**Problem requirements**
Up to and including the line that contains "pure_white_preserve_jar (no. 2 from left)", reproduce every line exactly, beginning with the first line below.

Segment Open

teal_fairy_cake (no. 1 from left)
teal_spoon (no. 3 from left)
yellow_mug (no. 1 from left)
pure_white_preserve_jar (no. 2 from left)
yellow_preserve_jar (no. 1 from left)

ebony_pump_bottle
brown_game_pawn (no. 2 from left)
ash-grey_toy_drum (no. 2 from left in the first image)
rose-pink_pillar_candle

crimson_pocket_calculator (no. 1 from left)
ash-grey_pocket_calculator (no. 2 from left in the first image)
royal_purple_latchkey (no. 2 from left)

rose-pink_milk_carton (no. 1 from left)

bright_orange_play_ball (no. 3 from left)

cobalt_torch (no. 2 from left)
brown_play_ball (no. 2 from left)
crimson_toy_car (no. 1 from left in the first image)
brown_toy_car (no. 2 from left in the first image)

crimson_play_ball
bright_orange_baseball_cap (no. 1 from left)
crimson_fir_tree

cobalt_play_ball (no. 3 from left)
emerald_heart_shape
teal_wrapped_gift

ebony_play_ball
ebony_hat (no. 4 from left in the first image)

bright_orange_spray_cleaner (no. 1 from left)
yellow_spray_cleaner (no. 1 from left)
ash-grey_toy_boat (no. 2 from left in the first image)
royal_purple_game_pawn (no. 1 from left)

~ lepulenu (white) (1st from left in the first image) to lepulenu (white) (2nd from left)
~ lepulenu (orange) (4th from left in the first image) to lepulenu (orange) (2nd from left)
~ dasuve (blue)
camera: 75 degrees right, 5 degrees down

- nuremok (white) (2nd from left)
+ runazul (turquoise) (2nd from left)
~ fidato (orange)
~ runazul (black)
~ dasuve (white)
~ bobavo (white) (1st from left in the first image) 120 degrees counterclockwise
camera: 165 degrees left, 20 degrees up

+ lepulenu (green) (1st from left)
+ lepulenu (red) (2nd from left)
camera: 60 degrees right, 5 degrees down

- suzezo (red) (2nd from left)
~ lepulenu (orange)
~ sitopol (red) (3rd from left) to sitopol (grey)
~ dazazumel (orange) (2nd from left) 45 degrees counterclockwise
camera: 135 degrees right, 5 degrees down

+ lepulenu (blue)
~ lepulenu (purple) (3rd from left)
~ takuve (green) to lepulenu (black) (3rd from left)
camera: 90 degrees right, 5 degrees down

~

Segment Closed

**Result**
teal_fairy_cake (no. 1 from left)
teal_spoon (no. 3 from left)
yellow_mug (no. 1 from left)
pure_white_preserve_jar (no. 2 from left)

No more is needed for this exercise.